- _Problem description_:
Once you have read the data below, write it all out exactly.

(Object transformation records)
********
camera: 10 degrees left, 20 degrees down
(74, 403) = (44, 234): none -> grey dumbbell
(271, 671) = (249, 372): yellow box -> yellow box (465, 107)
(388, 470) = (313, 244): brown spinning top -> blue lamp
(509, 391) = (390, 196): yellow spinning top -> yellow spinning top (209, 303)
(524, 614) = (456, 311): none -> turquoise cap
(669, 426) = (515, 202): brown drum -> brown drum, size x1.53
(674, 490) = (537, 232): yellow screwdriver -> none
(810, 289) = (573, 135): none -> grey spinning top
********
- _Result of the task_:
camera: 10 degrees left, 20 degrees down
(74, 403) = (44, 234): none -> grey dumbbell
(271, 671) = (249, 372): yellow box -> yellow box (465, 107)
(388, 470) = (313, 244): brown spinning top -> blue lamp
(509, 391) = (390, 196): yellow spinning top -> yellow spinning top (209, 303)
(524, 614) = (456, 311): none -> turquoise cap
(669, 426) = (515, 202): brown drum -> brown drum, size x1.53
(674, 490) = (537, 232): yellow screwdriver -> none
(810, 289) = (573, 135): none -> grey spinning top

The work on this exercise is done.